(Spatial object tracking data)
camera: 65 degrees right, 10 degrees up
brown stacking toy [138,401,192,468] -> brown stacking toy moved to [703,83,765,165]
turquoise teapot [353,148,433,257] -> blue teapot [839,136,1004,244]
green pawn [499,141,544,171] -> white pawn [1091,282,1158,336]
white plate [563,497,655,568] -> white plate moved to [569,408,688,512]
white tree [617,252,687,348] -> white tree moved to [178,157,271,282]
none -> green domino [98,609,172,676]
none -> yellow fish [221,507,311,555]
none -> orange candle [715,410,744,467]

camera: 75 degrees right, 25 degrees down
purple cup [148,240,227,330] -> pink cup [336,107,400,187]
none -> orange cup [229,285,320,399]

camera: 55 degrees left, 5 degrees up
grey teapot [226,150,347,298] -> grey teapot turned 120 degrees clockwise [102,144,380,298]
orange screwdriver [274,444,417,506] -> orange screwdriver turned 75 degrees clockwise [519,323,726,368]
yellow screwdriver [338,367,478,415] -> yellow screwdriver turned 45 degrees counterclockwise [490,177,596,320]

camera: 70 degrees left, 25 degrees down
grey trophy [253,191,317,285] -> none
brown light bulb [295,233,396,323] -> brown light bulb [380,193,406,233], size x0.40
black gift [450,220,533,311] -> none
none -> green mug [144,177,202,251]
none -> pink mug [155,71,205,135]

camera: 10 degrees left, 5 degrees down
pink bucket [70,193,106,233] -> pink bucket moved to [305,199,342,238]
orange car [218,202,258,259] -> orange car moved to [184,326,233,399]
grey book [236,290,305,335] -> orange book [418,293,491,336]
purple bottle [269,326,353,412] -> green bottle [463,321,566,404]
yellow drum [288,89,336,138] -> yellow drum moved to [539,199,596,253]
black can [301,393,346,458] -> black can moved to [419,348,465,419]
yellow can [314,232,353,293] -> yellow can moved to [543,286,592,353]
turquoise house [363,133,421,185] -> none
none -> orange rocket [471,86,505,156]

What this task involves: Write out all the entries exactly.

Exercise answer:
camera: 65 degrees right, 10 degrees up
brown stacking toy [138,401,192,468] -> brown stacking toy moved to [703,83,765,165]
turquoise teapot [353,148,433,257] -> blue teapot [839,136,1004,244]
green pawn [499,141,544,171] -> white pawn [1091,282,1158,336]
white plate [563,497,655,568] -> white plate moved to [569,408,688,512]
white tree [617,252,687,348] -> white tree moved to [178,157,271,282]
none -> green domino [98,609,172,676]
none -> yellow fish [221,507,311,555]
none -> orange candle [715,410,744,467]

camera: 75 degrees right, 25 degrees down
purple cup [148,240,227,330] -> pink cup [336,107,400,187]
none -> orange cup [229,285,320,399]

camera: 55 degrees left, 5 degrees up
grey teapot [226,150,347,298] -> grey teapot turned 120 degrees clockwise [102,144,380,298]
orange screwdriver [274,444,417,506] -> orange screwdriver turned 75 degrees clockwise [519,323,726,368]
yellow screwdriver [338,367,478,415] -> yellow screwdriver turned 45 degrees counterclockwise [490,177,596,320]

camera: 70 degrees left, 25 degrees down
grey trophy [253,191,317,285] -> none
brown light bulb [295,233,396,323] -> brown light bulb [380,193,406,233], size x0.40
black gift [450,220,533,311] -> none
none -> green mug [144,177,202,251]
none -> pink mug [155,71,205,135]

camera: 10 degrees left, 5 degrees down
pink bucket [70,193,106,233] -> pink bucket moved to [305,199,342,238]
orange car [218,202,258,259] -> orange car moved to [184,326,233,399]
grey book [236,290,305,335] -> orange book [418,293,491,336]
purple bottle [269,326,353,412] -> green bottle [463,321,566,404]
yellow drum [288,89,336,138] -> yellow drum moved to [539,199,596,253]
black can [301,393,346,458] -> black can moved to [419,348,465,419]
yellow can [314,232,353,293] -> yellow can moved to [543,286,592,353]
turquoise house [363,133,421,185] -> none
none -> orange rocket [471,86,505,156]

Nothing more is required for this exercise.